Action item
Down to the final line, print the records below exactly and without pictures.

Data provided
+--
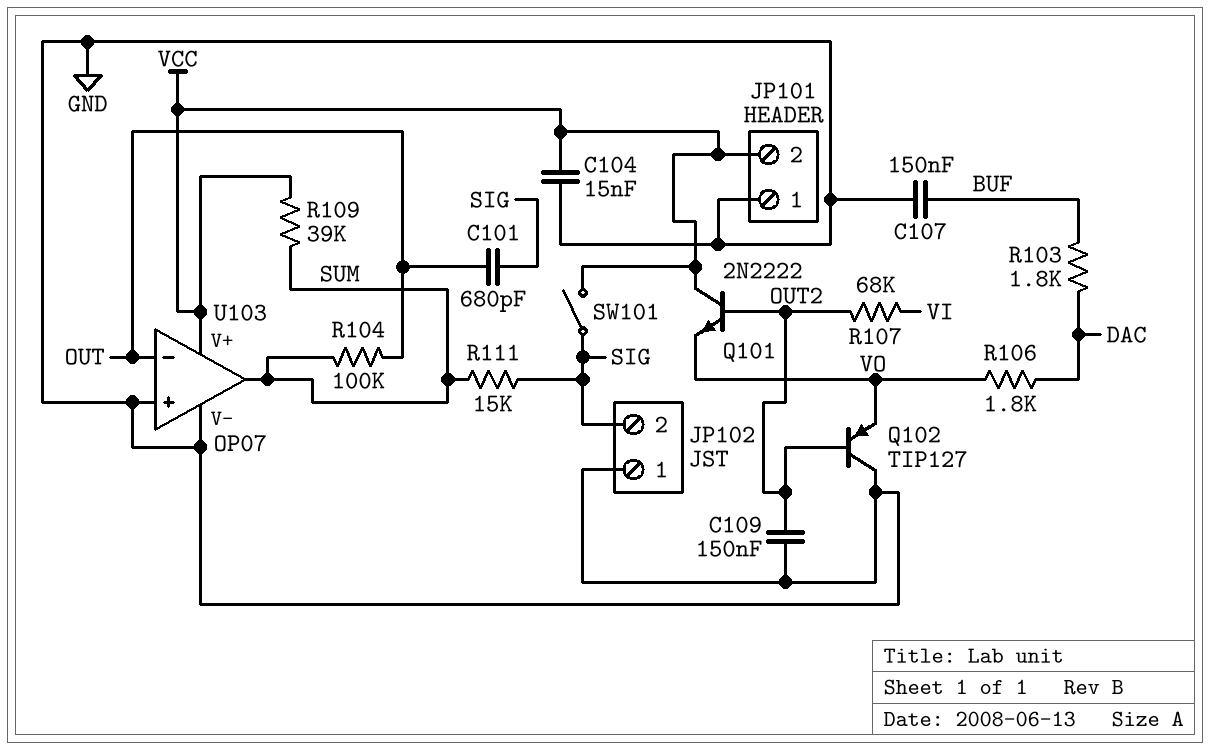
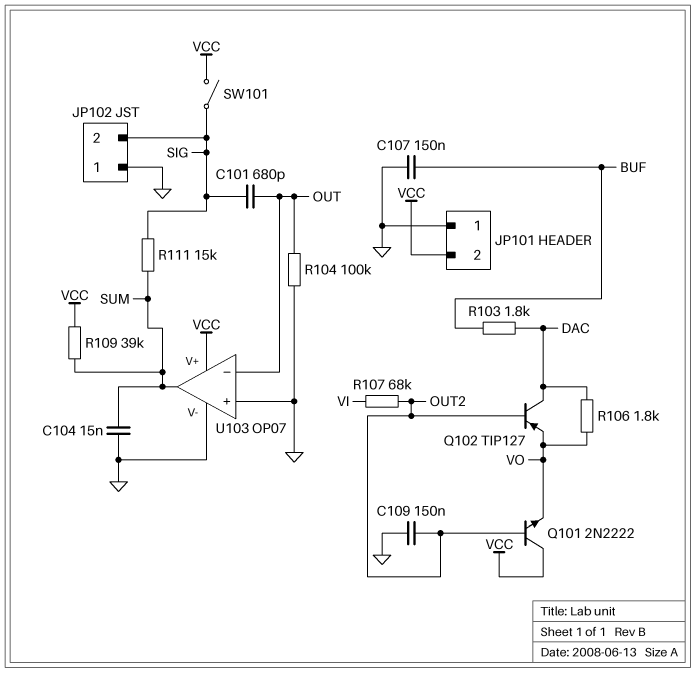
C104: 15nF (GND, VCC) -> 15nF (GND, SUM)
Q102: PNP TIP127 (B OUT2, C GND, E VO) -> PNP TIP127 (B OUT2, C DAC, E VO)
R104: 100k (OUT, SUM) -> 100k (GND, OUT)

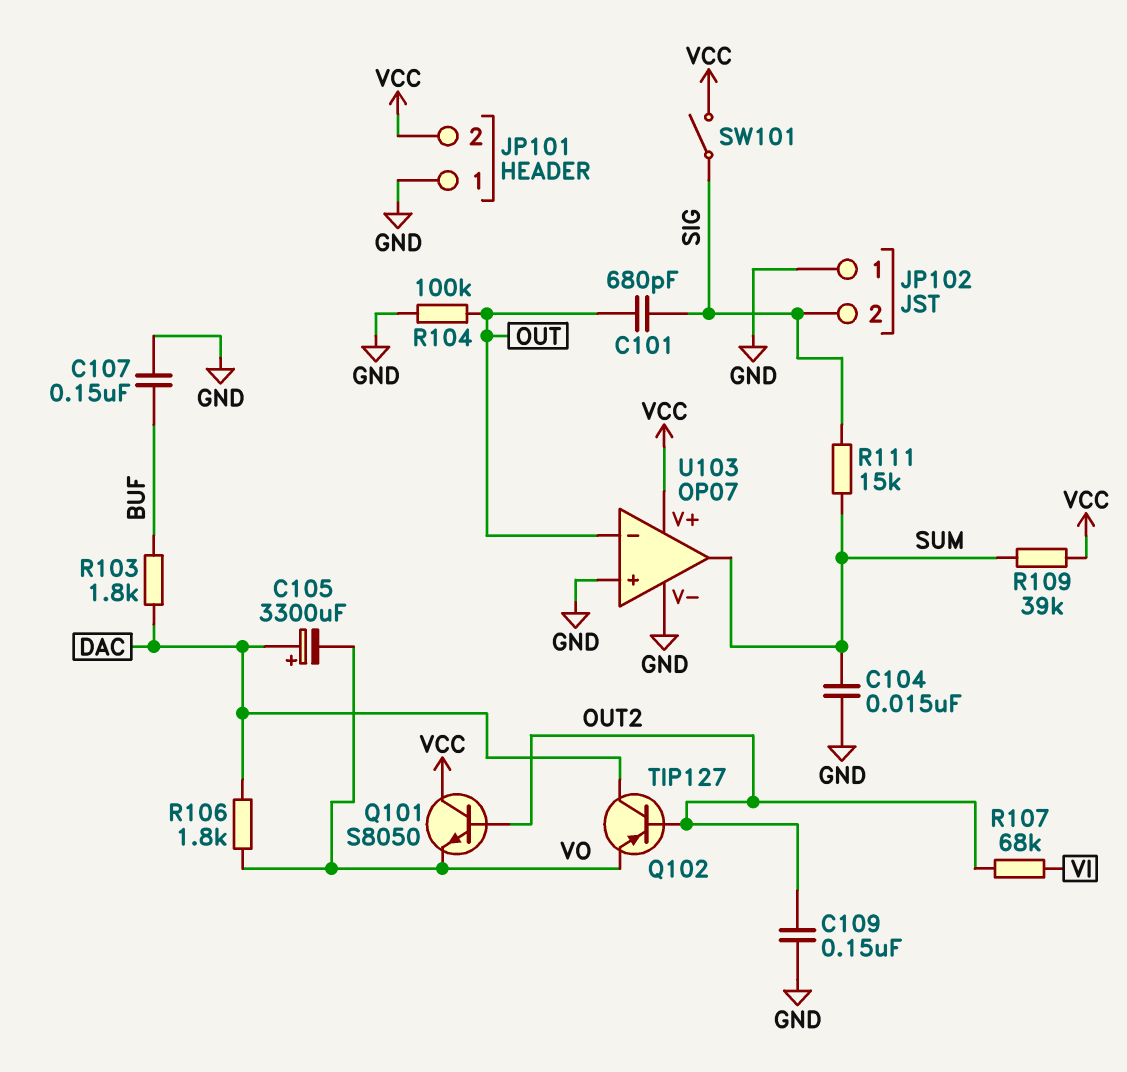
C105: none -> 3300uF (plus DAC, minus VO)
Q101: NPN 2N2222 (B OUT2, C VCC, E VO) -> NPN S8050 (B OUT2, C VCC, E VO)

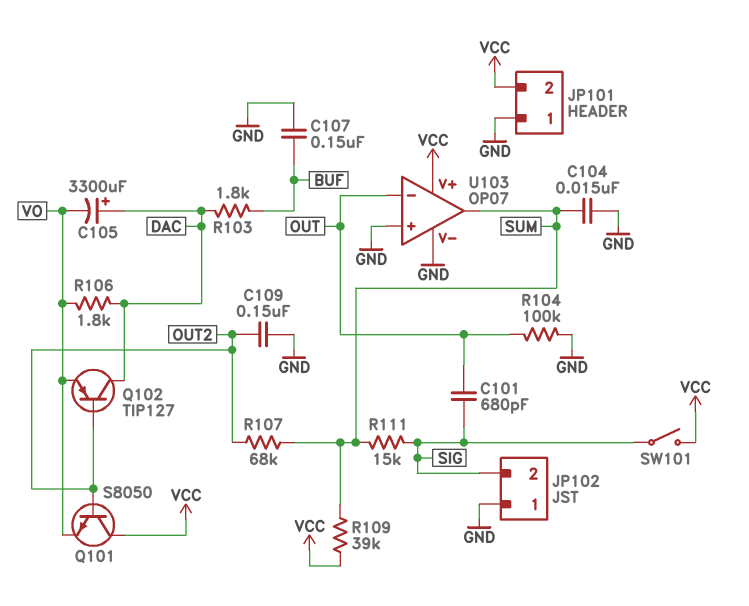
R107: 68k (OUT2, VI) -> 68k (OUT2, SUM)

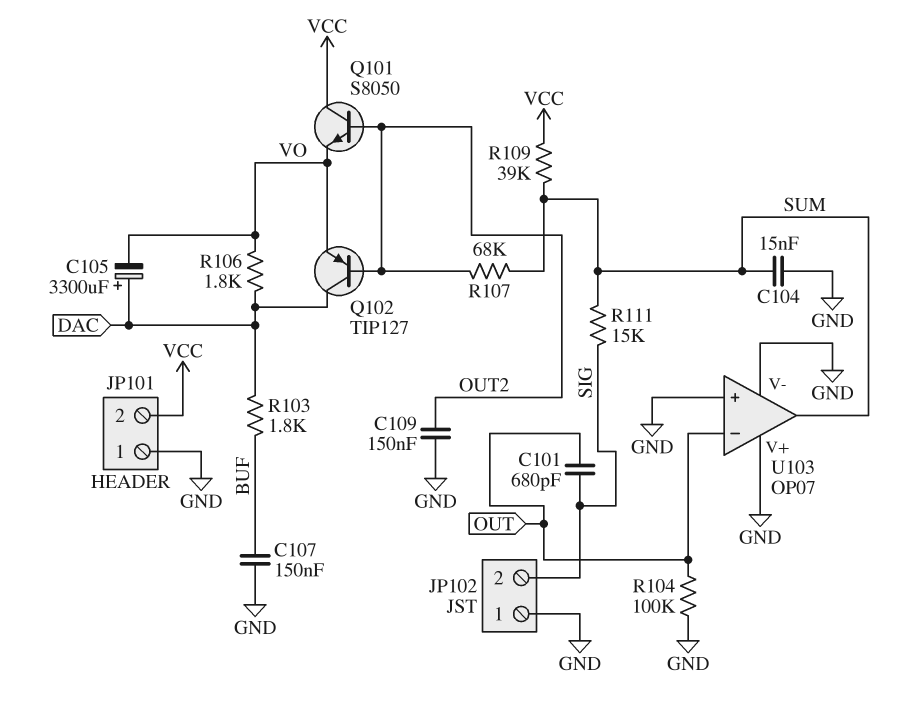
SW101: switch (SIG, VCC) -> none
U103 pin V+: VCC -> GND

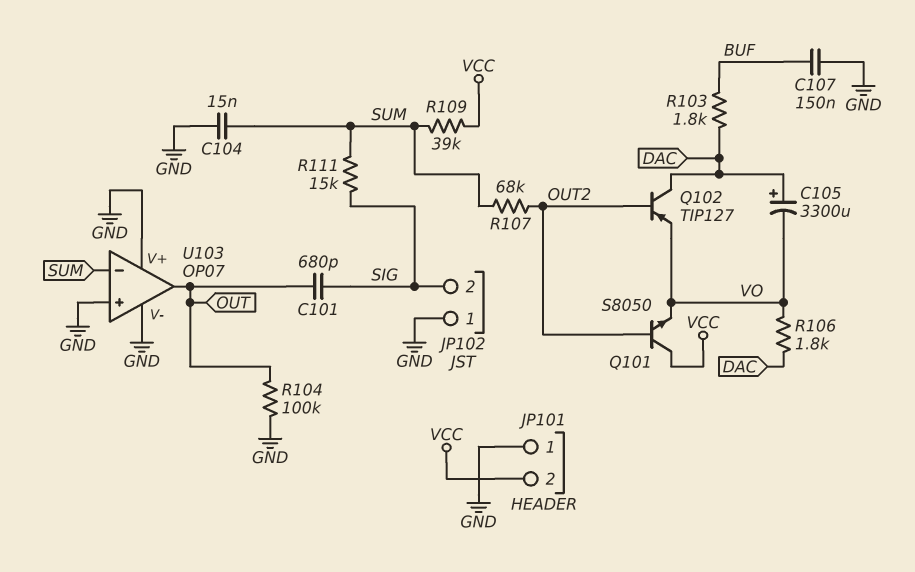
C109: 150nF (GND, OUT2) -> none
U103 pin in-: OUT -> SUM
U103 pin out: SUM -> OUT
+--
Exercise solution
C104: 15nF (GND, VCC) -> 15nF (GND, SUM)
Q102: PNP TIP127 (B OUT2, C GND, E VO) -> PNP TIP127 (B OUT2, C DAC, E VO)
R104: 100k (OUT, SUM) -> 100k (GND, OUT)

C105: none -> 3300uF (plus DAC, minus VO)
Q101: NPN 2N2222 (B OUT2, C VCC, E VO) -> NPN S8050 (B OUT2, C VCC, E VO)

R107: 68k (OUT2, VI) -> 68k (OUT2, SUM)

SW101: switch (SIG, VCC) -> none
U103 pin V+: VCC -> GND

C109: 150nF (GND, OUT2) -> none
U103 pin in-: OUT -> SUM
U103 pin out: SUM -> OUT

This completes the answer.